(Edit tracking data)
[Start of Attachment]

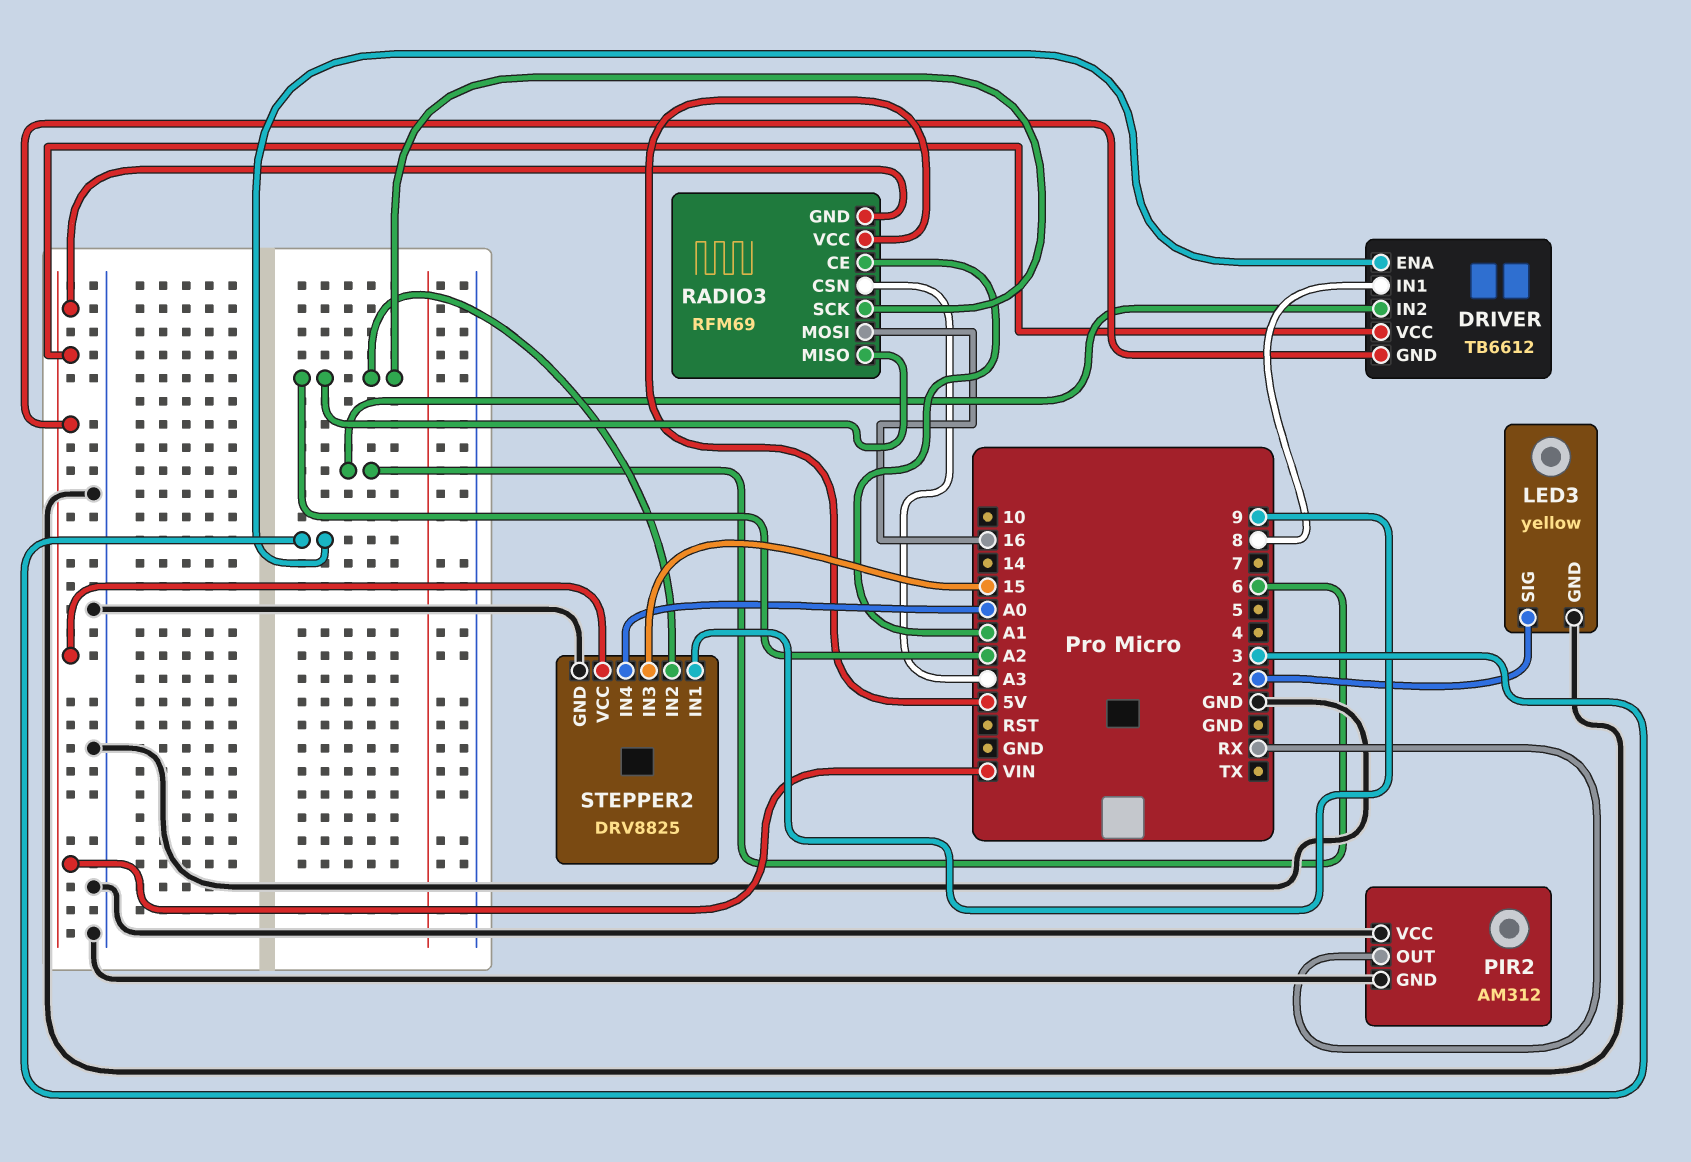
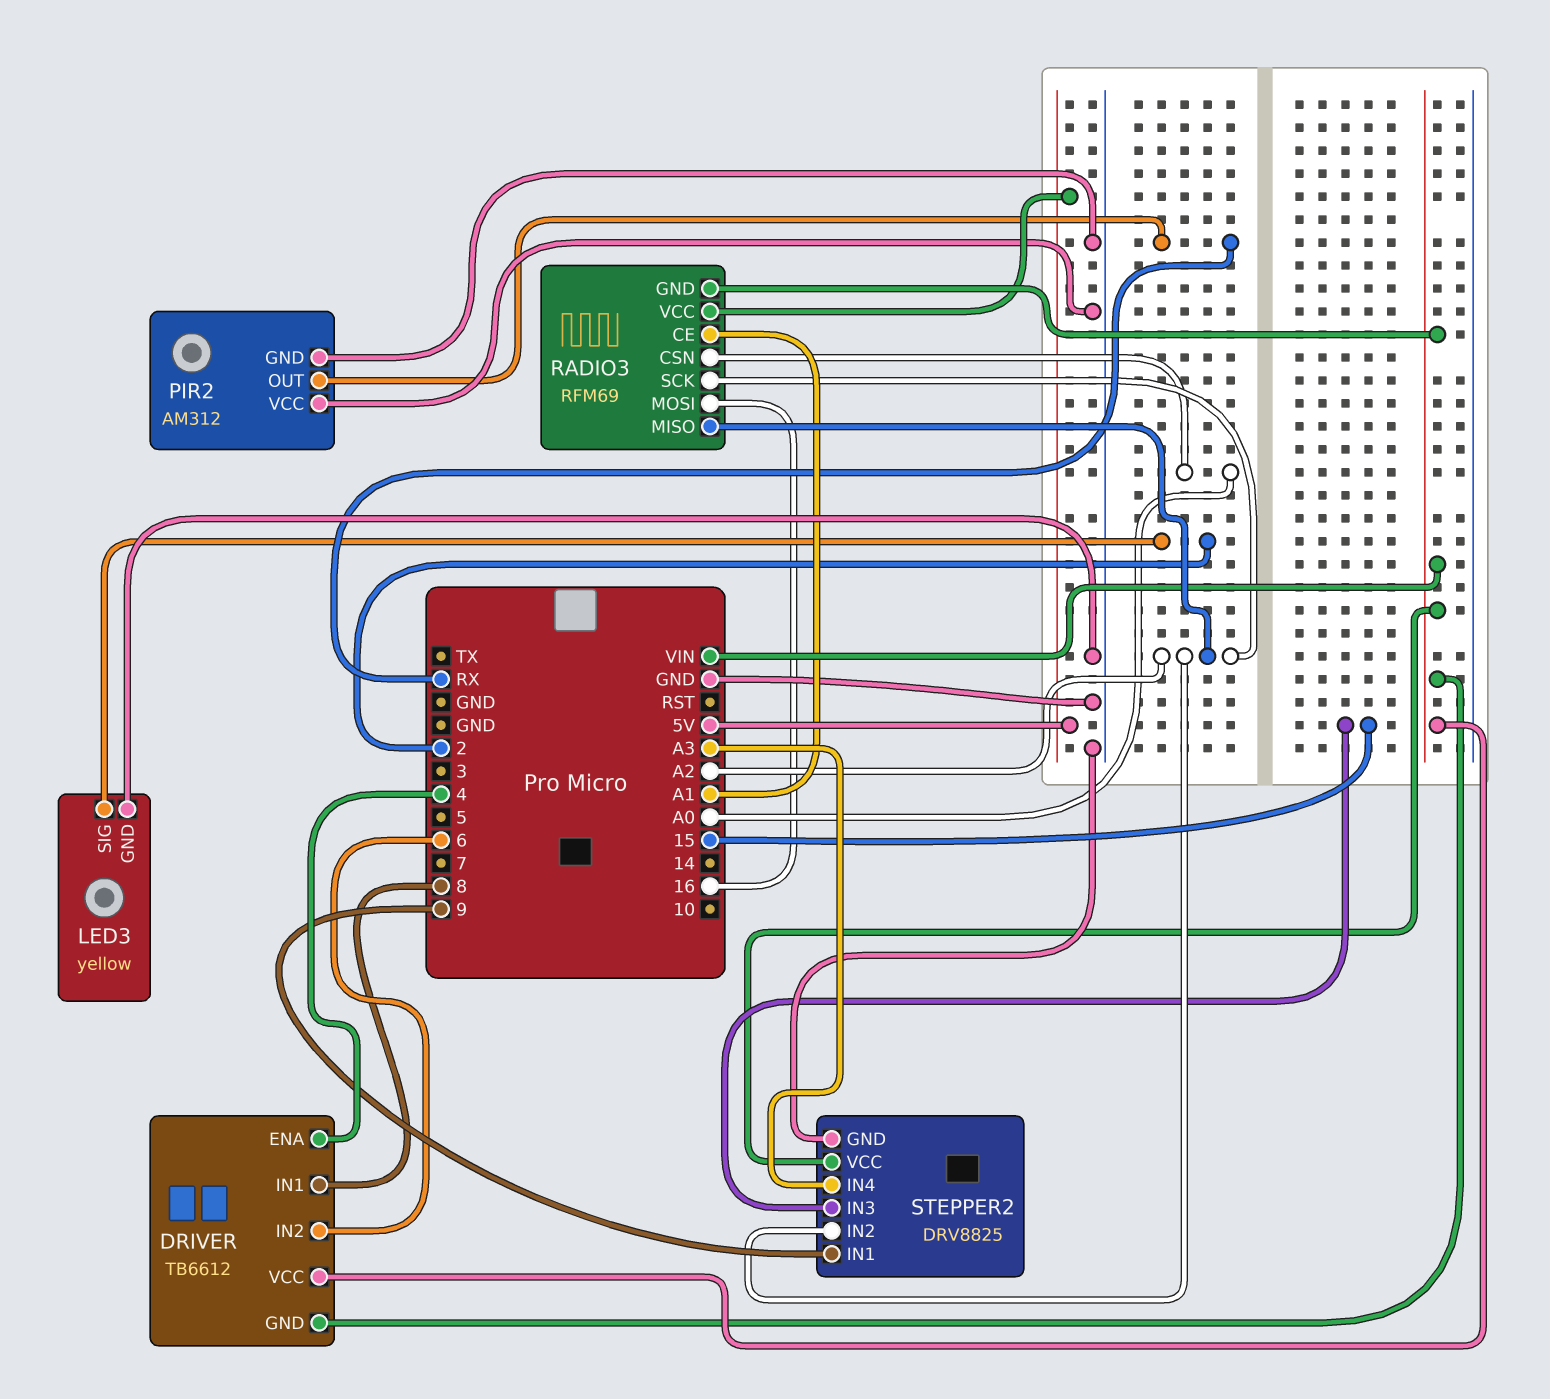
DRIVER pin ENA: 3 -> 4
RADIO3 pin CSN: A3 -> A0
STEPPER2 pin IN4: A0 -> A3

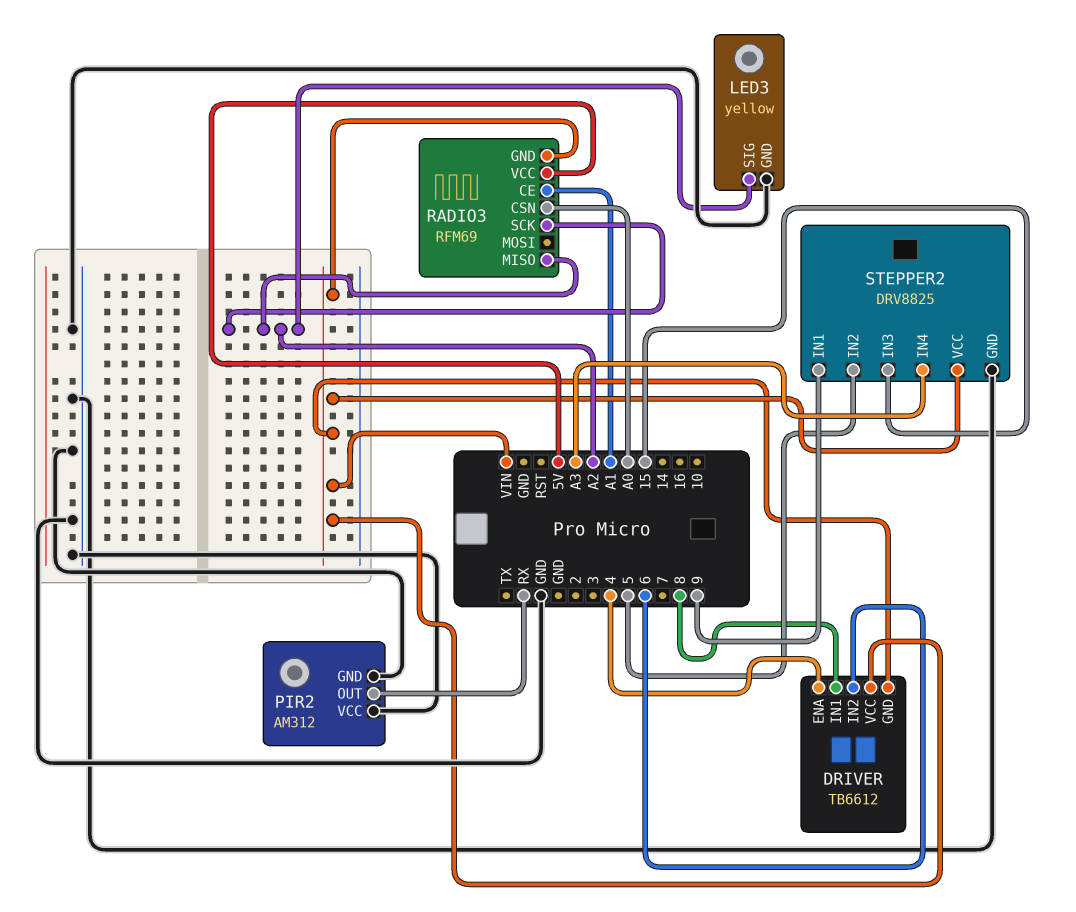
LED3 pin SIG: 2 -> A2
RADIO3 pin MOSI: 16 -> none
STEPPER2 pin IN2: A2 -> 5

[End of Attachment]

Work item: Each line from the one containing "LED3 pin SIG: 2 -> A2" through the end of the entries, both included, is to be returned exactly, with no other lines.

Answer:
LED3 pin SIG: 2 -> A2
RADIO3 pin MOSI: 16 -> none
STEPPER2 pin IN2: A2 -> 5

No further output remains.